What you need to do ▸ Find the lines in the records below that contain "XNOR", and report each of them.

Listed records ▸
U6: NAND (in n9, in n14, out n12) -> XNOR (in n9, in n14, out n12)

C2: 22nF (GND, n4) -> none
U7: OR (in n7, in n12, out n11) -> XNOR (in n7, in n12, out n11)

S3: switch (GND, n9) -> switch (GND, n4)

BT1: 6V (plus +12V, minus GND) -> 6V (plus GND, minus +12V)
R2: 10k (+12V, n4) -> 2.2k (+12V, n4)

Written answer ▸
U6: NAND (in n9, in n14, out n12) -> XNOR (in n9, in n14, out n12)
U7: OR (in n7, in n12, out n11) -> XNOR (in n7, in n12, out n11)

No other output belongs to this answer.